In the listing beneath this line, copy exactly the lines starting with the one containing "C1: 6.8uF (plus" and going on through the one containing "IC3 pin SW: FB -> SW".

*** Raw data ***

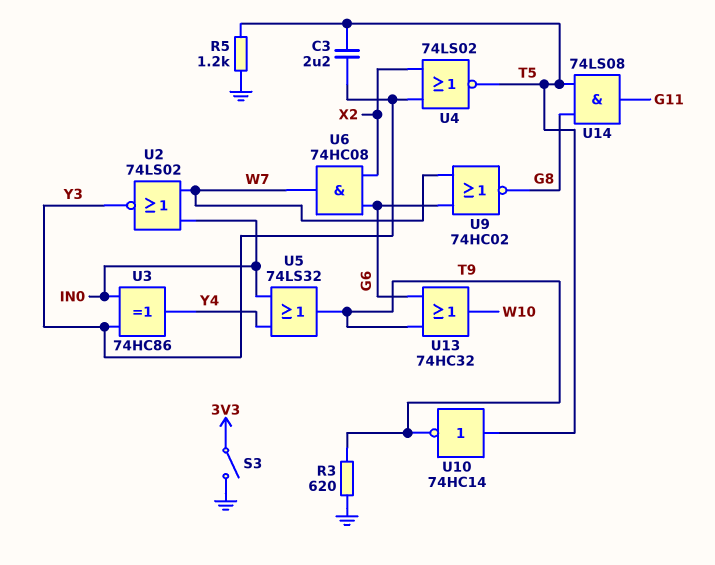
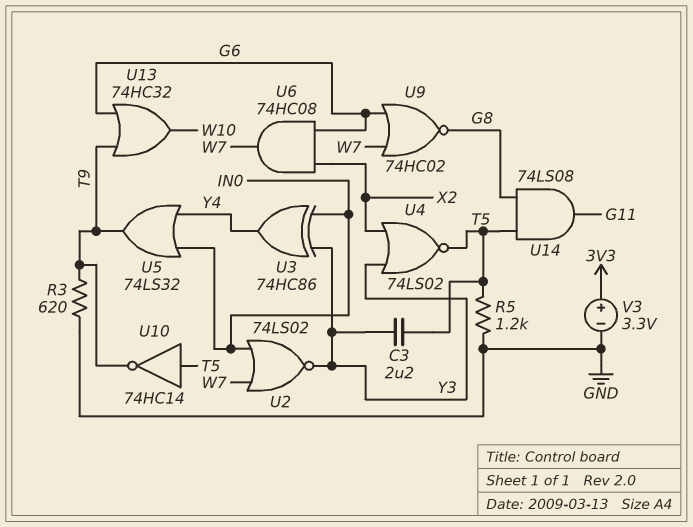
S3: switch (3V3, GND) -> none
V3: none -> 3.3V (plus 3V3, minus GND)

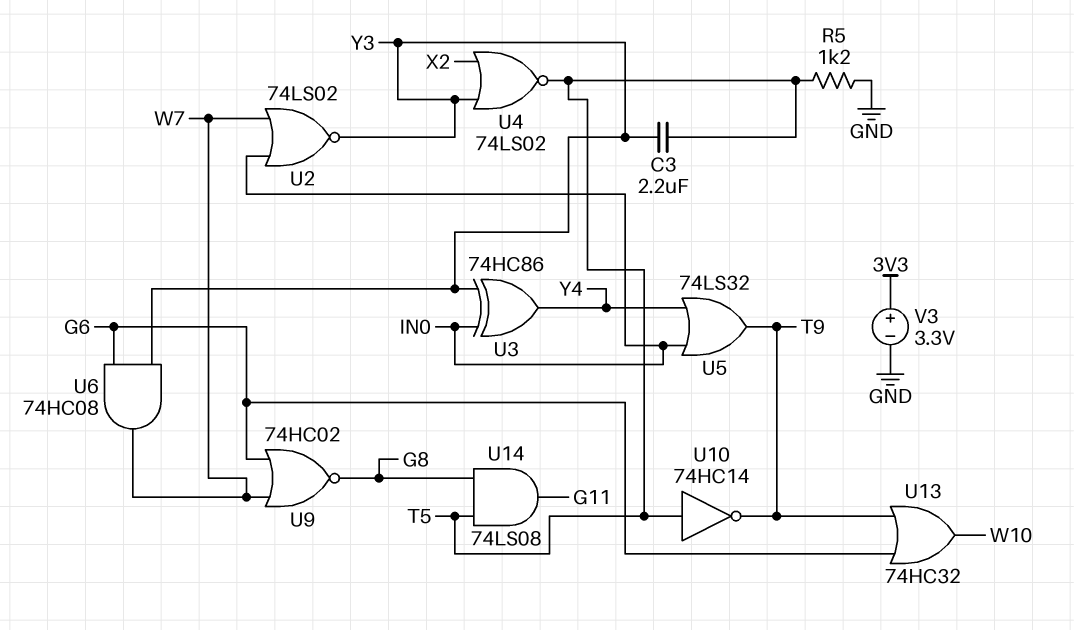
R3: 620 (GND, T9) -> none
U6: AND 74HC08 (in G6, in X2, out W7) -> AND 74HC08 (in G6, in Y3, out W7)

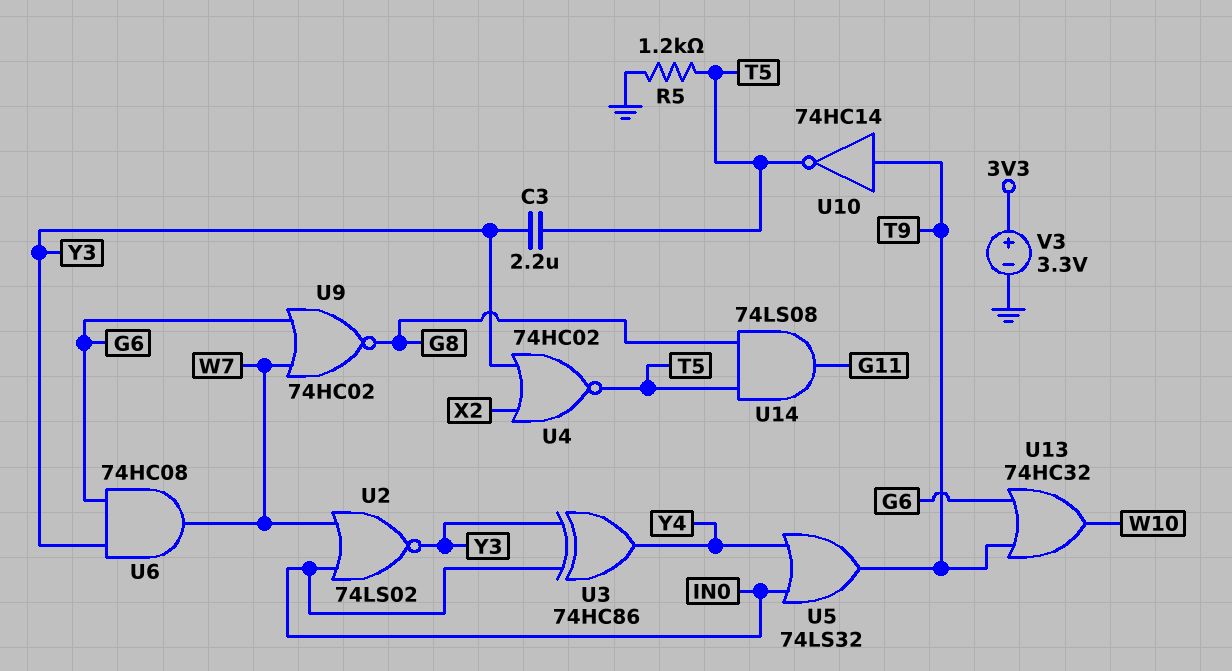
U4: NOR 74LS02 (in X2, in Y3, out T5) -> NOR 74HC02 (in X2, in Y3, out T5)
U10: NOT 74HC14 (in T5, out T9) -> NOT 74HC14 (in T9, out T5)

***
*** Raw data ***

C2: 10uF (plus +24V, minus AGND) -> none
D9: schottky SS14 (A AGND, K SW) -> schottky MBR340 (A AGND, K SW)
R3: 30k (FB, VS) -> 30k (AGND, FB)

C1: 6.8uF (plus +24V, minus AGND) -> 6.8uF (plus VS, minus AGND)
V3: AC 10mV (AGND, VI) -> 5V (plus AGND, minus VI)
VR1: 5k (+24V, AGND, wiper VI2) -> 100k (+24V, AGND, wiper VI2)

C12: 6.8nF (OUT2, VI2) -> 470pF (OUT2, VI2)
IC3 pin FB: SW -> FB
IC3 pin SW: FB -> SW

***

#### [Task solution]
C1: 6.8uF (plus +24V, minus AGND) -> 6.8uF (plus VS, minus AGND)
V3: AC 10mV (AGND, VI) -> 5V (plus AGND, minus VI)
VR1: 5k (+24V, AGND, wiper VI2) -> 100k (+24V, AGND, wiper VI2)

C12: 6.8nF (OUT2, VI2) -> 470pF (OUT2, VI2)
IC3 pin FB: SW -> FB
IC3 pin SW: FB -> SW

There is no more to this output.